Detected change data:
= = =

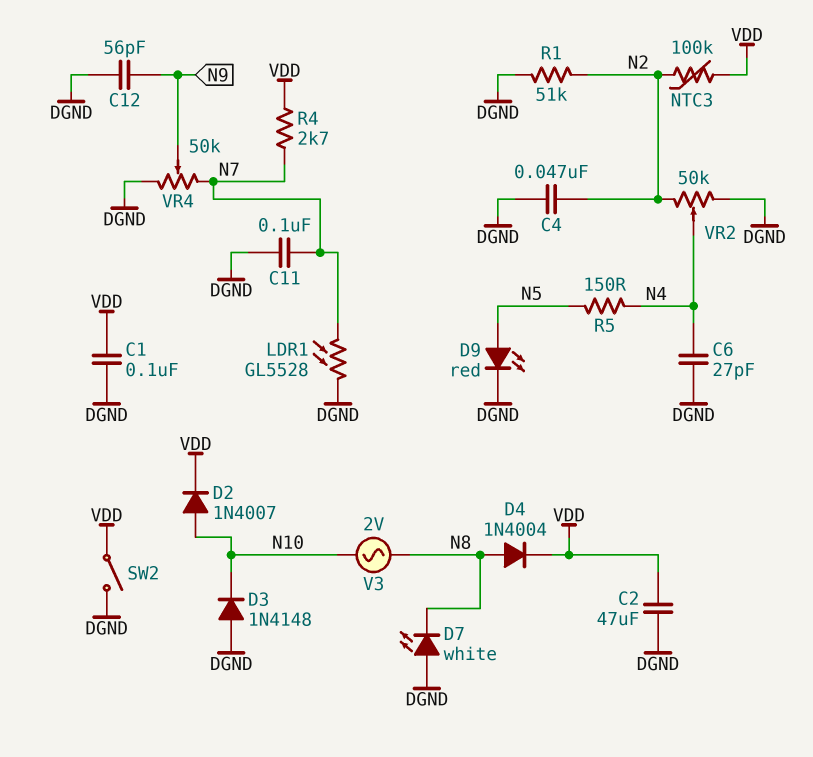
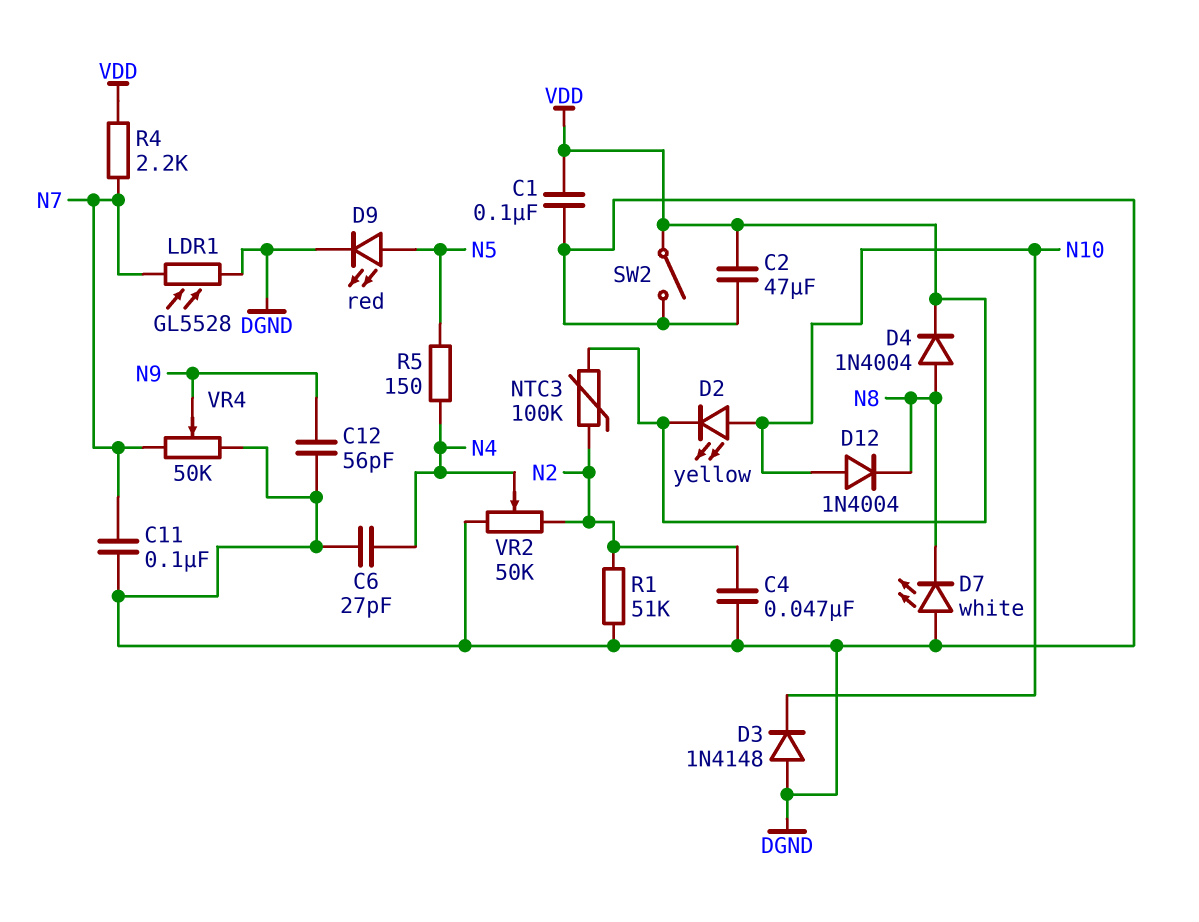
D2: diode 1N4007 (A N10, K VDD) -> LED yellow (A N10, K VDD)
D12: none -> diode 1N4004 (A N10, K N8)
R4: 2.7k (N7, VDD) -> 2.2k (N7, VDD)
V3: AC 2V (N8, N10) -> none

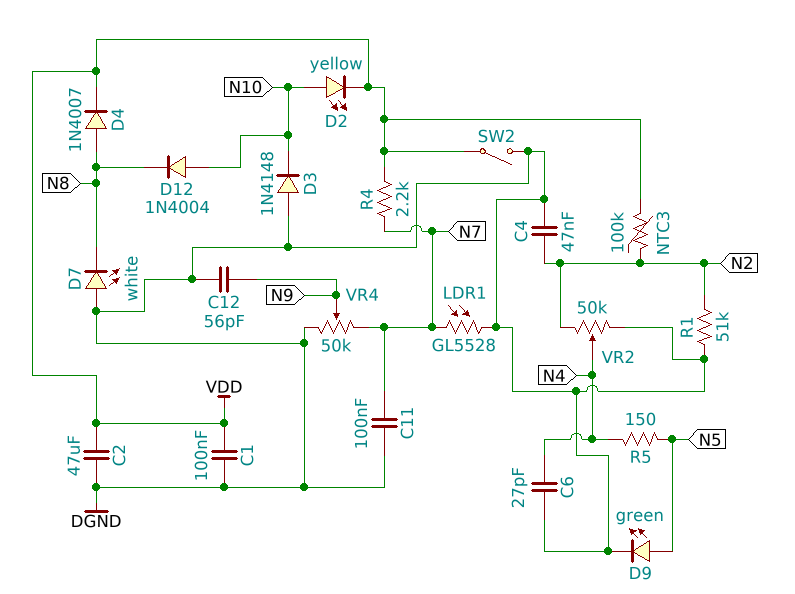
D4: diode 1N4004 (A N8, K VDD) -> diode 1N4007 (A N8, K VDD)
D9: LED red (A N5, K DGND) -> LED green (A N5, K DGND)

= = =

## Work task
What you return must match the data above exactly, with no images included.

## Expected answer
D2: diode 1N4007 (A N10, K VDD) -> LED yellow (A N10, K VDD)
D12: none -> diode 1N4004 (A N10, K N8)
R4: 2.7k (N7, VDD) -> 2.2k (N7, VDD)
V3: AC 2V (N8, N10) -> none

D4: diode 1N4004 (A N8, K VDD) -> diode 1N4007 (A N8, K VDD)
D9: LED red (A N5, K DGND) -> LED green (A N5, K DGND)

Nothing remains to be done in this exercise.